Start of Exercise data

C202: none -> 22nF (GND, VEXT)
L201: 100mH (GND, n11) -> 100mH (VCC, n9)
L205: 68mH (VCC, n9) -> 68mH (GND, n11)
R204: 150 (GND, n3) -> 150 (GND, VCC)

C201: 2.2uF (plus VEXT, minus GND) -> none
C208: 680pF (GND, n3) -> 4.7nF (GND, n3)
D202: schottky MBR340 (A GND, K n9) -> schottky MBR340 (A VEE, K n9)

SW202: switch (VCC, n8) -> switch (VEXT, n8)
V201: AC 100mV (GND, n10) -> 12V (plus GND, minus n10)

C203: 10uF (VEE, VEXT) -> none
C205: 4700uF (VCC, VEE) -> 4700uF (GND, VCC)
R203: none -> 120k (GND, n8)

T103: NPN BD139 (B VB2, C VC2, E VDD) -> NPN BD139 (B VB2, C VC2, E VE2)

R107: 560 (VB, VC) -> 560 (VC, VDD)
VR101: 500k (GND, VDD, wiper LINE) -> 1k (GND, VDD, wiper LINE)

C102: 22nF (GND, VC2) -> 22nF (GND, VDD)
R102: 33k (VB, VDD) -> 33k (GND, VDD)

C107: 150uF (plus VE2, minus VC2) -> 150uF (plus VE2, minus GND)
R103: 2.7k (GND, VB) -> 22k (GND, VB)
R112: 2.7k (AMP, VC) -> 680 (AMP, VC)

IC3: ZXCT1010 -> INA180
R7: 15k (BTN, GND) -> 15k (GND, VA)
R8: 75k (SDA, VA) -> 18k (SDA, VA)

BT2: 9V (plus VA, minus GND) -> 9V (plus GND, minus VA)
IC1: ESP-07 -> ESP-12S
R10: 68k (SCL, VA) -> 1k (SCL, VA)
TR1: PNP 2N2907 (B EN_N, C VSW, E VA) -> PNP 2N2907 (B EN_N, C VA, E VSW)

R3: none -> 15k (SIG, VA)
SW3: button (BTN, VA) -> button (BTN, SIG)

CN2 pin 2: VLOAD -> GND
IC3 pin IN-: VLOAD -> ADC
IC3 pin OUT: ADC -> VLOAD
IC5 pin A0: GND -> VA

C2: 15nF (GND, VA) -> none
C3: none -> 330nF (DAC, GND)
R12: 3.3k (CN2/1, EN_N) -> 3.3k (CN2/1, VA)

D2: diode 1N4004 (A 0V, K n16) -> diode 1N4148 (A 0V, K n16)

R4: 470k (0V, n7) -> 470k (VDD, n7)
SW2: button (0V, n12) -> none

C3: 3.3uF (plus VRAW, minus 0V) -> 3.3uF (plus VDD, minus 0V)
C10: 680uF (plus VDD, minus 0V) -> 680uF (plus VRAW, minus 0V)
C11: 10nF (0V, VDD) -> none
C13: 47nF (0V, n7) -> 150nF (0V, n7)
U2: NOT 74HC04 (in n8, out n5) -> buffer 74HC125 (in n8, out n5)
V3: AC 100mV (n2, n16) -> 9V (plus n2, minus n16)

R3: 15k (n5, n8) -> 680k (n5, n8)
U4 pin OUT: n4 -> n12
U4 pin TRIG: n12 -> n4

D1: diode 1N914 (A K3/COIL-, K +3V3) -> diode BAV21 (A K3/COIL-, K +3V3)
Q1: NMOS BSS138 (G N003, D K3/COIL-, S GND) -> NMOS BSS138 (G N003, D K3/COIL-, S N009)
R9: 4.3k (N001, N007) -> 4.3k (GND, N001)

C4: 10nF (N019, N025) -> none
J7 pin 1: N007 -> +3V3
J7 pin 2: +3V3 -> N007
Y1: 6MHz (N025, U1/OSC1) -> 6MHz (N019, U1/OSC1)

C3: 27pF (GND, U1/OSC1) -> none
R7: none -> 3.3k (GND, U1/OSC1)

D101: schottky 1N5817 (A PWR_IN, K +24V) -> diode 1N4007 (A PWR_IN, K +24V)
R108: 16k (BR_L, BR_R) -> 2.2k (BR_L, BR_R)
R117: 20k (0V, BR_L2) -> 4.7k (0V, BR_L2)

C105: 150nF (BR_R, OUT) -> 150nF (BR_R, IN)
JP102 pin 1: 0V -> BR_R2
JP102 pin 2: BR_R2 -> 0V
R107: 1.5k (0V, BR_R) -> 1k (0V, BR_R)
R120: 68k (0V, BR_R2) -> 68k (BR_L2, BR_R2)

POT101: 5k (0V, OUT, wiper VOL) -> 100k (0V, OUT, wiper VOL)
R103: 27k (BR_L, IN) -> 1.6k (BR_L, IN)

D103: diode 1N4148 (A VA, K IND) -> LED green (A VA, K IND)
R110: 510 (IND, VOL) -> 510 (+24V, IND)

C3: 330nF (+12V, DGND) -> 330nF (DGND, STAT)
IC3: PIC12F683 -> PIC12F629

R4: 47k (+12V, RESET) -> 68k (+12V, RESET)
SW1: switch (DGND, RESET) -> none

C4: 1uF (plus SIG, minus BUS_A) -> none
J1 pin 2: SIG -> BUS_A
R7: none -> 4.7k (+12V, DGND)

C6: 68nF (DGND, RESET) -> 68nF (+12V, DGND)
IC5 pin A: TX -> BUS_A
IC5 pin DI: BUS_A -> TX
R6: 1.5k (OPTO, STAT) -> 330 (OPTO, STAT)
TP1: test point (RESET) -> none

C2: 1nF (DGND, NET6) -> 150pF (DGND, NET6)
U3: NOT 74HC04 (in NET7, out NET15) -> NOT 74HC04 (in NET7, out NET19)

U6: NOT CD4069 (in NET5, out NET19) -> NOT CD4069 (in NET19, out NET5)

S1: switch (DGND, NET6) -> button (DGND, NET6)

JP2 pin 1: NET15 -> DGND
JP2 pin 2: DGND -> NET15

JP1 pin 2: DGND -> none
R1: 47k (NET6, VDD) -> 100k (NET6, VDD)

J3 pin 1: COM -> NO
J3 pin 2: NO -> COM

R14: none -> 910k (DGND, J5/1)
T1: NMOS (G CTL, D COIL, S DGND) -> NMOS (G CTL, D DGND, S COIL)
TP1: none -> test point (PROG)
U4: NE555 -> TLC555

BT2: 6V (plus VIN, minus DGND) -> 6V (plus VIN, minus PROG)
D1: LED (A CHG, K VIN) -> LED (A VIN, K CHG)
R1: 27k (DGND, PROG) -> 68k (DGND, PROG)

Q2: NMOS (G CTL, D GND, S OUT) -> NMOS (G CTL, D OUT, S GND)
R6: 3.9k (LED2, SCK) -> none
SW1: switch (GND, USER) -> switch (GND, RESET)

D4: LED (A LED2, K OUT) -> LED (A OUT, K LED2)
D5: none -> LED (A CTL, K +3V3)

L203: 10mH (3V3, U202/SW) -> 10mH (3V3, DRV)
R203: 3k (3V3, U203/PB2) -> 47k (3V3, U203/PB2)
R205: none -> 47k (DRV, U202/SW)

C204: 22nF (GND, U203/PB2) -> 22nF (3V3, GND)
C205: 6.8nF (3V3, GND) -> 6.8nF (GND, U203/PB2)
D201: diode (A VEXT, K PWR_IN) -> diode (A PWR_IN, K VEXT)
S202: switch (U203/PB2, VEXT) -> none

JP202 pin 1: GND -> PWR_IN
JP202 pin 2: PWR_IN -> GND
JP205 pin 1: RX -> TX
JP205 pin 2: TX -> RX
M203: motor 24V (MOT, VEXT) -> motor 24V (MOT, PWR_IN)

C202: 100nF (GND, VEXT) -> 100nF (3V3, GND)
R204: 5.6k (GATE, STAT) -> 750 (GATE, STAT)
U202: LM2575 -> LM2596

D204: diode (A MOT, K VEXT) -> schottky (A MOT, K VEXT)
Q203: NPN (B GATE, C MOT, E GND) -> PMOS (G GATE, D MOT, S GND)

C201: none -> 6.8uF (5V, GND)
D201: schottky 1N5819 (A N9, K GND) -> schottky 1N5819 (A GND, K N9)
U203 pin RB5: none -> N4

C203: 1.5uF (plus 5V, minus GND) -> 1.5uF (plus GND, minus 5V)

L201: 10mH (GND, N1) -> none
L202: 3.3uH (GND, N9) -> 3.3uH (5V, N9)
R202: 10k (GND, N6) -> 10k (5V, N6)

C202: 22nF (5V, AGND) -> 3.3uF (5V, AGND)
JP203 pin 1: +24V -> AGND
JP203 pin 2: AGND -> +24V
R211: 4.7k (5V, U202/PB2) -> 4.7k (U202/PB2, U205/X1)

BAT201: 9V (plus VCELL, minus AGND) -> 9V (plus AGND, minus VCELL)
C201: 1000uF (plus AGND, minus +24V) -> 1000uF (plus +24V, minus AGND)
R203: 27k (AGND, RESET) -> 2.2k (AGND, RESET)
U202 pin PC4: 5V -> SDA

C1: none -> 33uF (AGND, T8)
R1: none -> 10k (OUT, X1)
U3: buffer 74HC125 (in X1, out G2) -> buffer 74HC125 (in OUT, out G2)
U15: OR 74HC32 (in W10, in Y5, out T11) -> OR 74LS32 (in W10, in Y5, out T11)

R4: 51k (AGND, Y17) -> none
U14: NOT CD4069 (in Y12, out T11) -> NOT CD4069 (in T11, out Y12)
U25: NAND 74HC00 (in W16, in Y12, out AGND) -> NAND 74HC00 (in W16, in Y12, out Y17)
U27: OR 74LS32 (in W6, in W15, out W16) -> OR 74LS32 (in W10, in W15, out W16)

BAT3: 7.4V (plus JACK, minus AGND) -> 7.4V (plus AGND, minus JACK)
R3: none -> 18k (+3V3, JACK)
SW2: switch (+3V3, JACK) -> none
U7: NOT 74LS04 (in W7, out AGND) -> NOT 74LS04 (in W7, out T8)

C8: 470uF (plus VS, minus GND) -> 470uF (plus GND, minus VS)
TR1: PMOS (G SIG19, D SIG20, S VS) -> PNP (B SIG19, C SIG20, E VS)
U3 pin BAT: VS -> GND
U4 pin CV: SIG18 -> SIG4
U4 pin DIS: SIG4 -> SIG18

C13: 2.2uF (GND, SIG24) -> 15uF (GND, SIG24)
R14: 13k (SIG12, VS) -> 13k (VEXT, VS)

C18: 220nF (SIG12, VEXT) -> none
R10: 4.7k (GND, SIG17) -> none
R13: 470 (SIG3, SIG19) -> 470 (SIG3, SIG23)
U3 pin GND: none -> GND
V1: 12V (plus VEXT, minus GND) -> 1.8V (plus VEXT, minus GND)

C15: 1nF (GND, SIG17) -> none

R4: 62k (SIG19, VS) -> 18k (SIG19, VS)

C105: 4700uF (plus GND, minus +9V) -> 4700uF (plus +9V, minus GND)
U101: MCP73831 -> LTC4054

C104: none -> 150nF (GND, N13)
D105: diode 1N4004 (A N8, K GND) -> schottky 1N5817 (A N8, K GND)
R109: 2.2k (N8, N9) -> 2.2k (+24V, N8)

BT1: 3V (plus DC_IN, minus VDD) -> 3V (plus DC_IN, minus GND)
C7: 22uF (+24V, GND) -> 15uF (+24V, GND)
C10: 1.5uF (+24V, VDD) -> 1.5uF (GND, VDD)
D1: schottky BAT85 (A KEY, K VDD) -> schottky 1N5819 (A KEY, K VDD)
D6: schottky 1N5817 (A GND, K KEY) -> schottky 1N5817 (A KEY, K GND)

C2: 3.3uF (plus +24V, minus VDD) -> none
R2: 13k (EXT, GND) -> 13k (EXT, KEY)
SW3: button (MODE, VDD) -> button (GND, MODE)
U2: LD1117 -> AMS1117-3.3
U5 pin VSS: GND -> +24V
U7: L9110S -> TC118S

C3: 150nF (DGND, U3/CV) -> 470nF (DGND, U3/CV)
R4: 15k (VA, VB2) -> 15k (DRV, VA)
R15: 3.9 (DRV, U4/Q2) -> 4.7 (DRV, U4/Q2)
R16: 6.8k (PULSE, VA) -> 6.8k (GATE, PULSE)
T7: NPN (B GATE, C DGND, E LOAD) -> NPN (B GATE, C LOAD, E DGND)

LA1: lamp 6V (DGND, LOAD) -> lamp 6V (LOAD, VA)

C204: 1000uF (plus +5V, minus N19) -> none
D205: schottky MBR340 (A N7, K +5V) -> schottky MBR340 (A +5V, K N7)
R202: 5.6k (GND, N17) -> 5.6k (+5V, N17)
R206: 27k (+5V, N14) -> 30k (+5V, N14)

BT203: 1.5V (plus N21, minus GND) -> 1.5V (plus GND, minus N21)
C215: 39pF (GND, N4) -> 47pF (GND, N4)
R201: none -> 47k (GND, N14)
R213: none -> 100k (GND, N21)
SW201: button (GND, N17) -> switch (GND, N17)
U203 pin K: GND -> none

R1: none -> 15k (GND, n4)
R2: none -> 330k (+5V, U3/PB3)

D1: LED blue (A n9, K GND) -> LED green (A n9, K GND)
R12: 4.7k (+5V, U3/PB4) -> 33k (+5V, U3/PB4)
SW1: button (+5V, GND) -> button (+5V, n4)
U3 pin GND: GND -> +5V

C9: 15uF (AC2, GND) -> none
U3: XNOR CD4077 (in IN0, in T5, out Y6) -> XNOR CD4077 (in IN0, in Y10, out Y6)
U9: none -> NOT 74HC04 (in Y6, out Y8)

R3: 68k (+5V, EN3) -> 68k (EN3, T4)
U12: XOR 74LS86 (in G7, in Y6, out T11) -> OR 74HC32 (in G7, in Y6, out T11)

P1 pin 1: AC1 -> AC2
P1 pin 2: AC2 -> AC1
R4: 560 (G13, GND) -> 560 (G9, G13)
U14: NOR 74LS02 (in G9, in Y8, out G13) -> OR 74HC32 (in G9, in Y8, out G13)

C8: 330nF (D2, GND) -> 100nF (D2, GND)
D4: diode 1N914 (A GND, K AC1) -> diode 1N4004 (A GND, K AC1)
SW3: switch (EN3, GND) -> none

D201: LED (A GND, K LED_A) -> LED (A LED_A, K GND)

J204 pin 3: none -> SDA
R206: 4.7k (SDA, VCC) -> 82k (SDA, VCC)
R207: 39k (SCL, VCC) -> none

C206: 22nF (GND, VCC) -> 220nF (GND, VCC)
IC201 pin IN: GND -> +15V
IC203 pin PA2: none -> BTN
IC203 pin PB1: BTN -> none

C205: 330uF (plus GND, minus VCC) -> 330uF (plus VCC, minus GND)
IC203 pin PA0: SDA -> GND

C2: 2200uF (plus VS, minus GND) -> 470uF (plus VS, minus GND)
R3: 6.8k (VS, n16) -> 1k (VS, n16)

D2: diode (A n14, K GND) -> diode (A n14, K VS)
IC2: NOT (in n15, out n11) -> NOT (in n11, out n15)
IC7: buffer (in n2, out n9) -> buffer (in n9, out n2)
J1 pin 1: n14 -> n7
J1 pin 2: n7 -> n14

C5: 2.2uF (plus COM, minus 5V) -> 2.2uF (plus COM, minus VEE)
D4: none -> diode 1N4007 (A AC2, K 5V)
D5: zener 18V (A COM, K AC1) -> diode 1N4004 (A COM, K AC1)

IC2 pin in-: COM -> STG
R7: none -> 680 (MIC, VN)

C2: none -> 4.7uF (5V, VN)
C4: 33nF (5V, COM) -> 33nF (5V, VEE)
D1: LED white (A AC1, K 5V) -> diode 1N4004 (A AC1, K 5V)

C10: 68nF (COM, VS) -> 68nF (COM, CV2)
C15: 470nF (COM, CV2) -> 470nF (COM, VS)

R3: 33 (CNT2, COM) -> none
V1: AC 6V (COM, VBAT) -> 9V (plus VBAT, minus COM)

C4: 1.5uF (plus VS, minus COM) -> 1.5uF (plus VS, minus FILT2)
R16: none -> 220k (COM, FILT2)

End of Exercise data

■ **What is expected**
Look above for the line holding "JP205 pin 2: TX -> RX" and the line holding "C203: 1.5uF (plus", then output exactly those two lines and every line between them, nothing more.

■ **Output for this task**
JP205 pin 2: TX -> RX
M203: motor 24V (MOT, VEXT) -> motor 24V (MOT, PWR_IN)

C202: 100nF (GND, VEXT) -> 100nF (3V3, GND)
R204: 5.6k (GATE, STAT) -> 750 (GATE, STAT)
U202: LM2575 -> LM2596

D204: diode (A MOT, K VEXT) -> schottky (A MOT, K VEXT)
Q203: NPN (B GATE, C MOT, E GND) -> PMOS (G GATE, D MOT, S GND)

C201: none -> 6.8uF (5V, GND)
D201: schottky 1N5819 (A N9, K GND) -> schottky 1N5819 (A GND, K N9)
U203 pin RB5: none -> N4

C203: 1.5uF (plus 5V, minus GND) -> 1.5uF (plus GND, minus 5V)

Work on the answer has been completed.